Among the records, find the lines that hold the string "button" and return them.
** Opening Materials provided block **
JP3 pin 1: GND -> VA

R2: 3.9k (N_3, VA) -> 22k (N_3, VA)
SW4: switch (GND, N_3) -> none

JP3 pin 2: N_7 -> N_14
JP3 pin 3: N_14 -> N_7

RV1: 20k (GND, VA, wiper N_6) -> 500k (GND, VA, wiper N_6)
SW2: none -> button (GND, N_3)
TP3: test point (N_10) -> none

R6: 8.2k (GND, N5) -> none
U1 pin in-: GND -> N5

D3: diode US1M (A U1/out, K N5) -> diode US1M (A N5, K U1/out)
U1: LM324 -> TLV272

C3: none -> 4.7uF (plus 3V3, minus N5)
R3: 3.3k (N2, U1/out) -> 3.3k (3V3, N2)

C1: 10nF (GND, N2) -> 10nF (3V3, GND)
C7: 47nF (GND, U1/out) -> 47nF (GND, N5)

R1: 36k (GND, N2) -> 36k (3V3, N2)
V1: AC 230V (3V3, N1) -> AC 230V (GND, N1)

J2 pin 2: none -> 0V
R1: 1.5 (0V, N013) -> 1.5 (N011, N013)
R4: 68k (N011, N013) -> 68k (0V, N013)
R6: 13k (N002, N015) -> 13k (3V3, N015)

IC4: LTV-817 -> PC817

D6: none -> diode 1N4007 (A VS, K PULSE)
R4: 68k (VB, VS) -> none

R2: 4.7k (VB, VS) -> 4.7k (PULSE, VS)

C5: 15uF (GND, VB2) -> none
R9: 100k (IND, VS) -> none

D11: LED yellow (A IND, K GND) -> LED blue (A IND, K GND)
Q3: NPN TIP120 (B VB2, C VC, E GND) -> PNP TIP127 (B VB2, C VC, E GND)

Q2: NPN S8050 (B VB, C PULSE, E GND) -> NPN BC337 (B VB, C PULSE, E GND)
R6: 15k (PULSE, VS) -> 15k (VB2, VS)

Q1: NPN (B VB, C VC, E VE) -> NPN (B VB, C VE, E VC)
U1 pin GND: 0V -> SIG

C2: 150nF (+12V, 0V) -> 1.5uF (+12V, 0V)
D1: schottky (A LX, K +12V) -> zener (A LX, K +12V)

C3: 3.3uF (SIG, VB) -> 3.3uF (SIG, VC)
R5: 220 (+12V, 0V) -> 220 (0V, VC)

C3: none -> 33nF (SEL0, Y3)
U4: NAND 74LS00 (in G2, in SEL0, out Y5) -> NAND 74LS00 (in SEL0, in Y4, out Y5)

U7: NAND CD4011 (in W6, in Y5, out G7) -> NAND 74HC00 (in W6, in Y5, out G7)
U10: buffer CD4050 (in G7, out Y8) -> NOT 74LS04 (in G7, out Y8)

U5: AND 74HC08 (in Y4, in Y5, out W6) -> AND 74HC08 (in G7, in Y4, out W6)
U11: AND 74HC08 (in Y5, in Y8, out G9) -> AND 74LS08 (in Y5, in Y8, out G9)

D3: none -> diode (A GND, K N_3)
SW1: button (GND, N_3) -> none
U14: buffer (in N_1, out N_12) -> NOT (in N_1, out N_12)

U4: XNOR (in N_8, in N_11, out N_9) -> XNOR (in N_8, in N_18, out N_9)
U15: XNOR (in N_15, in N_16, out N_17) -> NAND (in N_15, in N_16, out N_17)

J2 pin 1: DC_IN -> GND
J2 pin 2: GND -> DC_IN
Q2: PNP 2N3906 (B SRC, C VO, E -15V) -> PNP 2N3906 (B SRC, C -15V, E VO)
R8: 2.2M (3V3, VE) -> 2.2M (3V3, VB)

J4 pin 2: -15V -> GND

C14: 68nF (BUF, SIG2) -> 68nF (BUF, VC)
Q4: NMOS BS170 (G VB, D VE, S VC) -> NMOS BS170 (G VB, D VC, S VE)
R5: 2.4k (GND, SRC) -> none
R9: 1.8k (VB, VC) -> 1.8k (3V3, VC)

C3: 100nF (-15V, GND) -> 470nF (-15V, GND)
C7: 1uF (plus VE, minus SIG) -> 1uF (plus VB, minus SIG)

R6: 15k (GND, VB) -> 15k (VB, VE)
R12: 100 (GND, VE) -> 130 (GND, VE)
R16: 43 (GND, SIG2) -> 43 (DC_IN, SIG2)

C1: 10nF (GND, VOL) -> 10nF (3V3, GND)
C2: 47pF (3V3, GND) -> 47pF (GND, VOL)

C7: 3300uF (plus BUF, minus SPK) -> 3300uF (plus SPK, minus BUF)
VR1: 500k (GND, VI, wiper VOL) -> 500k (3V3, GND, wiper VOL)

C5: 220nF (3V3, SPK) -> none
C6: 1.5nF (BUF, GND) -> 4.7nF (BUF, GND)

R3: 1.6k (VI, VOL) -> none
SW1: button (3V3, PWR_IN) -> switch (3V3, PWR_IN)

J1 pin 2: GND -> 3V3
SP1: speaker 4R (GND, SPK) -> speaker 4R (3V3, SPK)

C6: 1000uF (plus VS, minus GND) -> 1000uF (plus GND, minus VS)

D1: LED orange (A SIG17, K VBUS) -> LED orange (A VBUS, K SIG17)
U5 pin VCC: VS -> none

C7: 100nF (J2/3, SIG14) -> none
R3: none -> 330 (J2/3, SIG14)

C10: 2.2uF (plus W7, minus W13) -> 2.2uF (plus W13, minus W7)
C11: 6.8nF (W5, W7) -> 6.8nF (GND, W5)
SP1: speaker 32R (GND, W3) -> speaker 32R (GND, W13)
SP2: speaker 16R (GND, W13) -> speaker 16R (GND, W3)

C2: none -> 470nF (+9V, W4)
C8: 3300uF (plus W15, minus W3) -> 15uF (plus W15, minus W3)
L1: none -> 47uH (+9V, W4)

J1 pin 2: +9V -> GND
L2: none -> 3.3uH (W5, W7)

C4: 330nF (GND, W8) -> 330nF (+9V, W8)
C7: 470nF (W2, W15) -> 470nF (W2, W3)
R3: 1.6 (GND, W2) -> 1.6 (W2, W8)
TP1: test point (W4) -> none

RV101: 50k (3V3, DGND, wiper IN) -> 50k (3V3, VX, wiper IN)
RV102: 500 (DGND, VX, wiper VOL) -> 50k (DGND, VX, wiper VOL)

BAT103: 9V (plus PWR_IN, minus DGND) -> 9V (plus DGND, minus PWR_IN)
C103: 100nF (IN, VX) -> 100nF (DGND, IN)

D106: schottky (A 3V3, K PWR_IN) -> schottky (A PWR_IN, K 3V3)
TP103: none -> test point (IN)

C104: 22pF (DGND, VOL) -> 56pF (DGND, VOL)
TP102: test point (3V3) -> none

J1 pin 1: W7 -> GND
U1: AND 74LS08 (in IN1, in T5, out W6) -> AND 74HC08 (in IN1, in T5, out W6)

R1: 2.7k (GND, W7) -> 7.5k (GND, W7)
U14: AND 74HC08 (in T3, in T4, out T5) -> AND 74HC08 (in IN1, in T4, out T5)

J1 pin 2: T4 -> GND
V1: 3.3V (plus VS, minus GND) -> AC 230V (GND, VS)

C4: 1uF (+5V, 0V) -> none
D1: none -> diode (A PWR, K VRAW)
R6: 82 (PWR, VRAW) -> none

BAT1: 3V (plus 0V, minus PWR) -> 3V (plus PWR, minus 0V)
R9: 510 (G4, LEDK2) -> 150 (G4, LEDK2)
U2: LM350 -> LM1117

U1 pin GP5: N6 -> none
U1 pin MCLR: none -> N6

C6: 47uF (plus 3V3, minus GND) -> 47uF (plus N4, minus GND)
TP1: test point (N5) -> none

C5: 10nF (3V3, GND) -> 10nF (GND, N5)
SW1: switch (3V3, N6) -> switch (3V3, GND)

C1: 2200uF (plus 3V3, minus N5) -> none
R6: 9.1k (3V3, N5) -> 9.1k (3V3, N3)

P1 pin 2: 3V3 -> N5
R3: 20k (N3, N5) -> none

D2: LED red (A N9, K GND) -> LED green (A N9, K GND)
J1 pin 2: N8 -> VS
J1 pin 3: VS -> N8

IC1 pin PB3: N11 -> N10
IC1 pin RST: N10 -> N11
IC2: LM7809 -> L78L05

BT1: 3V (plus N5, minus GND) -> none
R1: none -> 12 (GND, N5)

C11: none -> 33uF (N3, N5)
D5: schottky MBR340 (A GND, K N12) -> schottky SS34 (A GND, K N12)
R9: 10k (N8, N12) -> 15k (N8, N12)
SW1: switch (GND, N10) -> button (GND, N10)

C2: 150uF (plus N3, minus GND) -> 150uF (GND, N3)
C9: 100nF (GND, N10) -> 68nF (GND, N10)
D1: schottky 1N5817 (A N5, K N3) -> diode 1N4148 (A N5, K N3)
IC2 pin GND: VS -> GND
** Closing Materials provided block **
*Answer below:*
SW2: none -> button (GND, N_3)
SW1: button (GND, N_3) -> none
SW1: button (3V3, PWR_IN) -> switch (3V3, PWR_IN)
SW1: switch (GND, N10) -> button (GND, N10)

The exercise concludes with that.